Scene image comparisons:
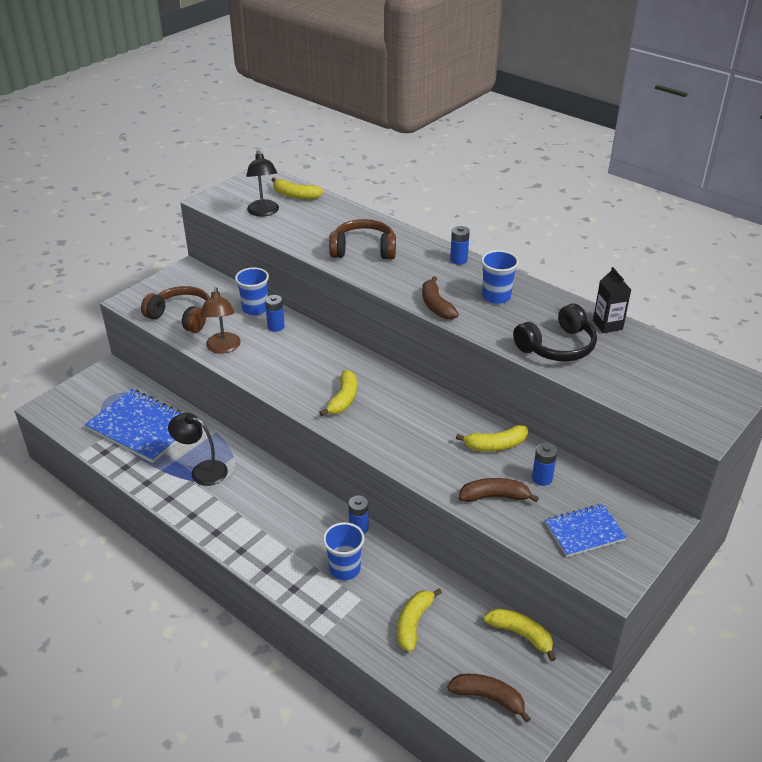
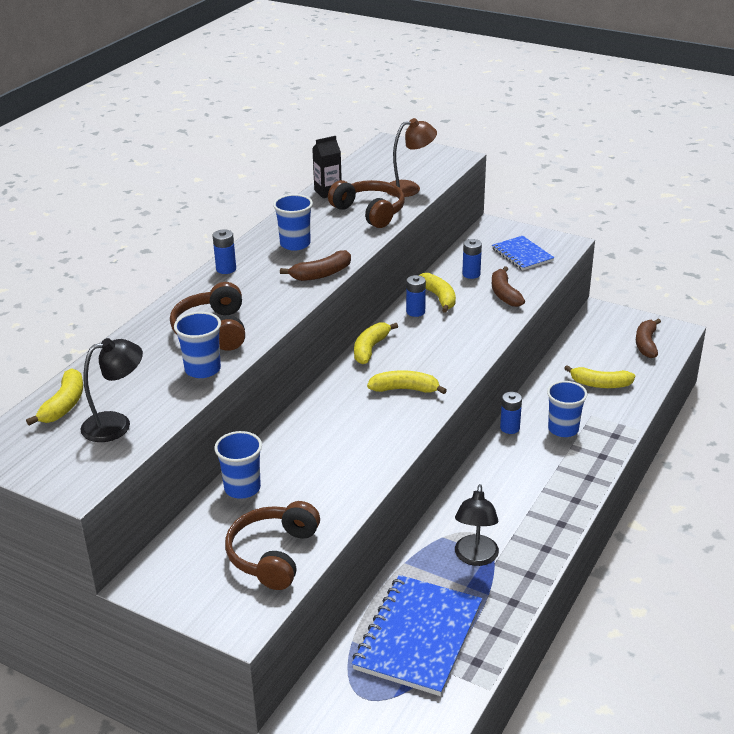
camera: 100 degrees left, 5 degrees down
brown lamp [200,287,241,354] -> brown lamp moved to [386,118,437,197]
blue battery [265,295,285,332] -> blue battery moved to [406,275,426,317]
yellow banana [484,608,556,662] -> yellow banana moved to [354,323,398,364]
black headphones [513,303,597,361] -> brown headphones [328,180,405,228]
none -> blue cup [174,312,221,378]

WORK ORDER: Whenever the word "moved" appears in a line above, copy that line.

WRITTEN REPLY:
brown lamp [200,287,241,354] -> brown lamp moved to [386,118,437,197]
blue battery [265,295,285,332] -> blue battery moved to [406,275,426,317]
yellow banana [484,608,556,662] -> yellow banana moved to [354,323,398,364]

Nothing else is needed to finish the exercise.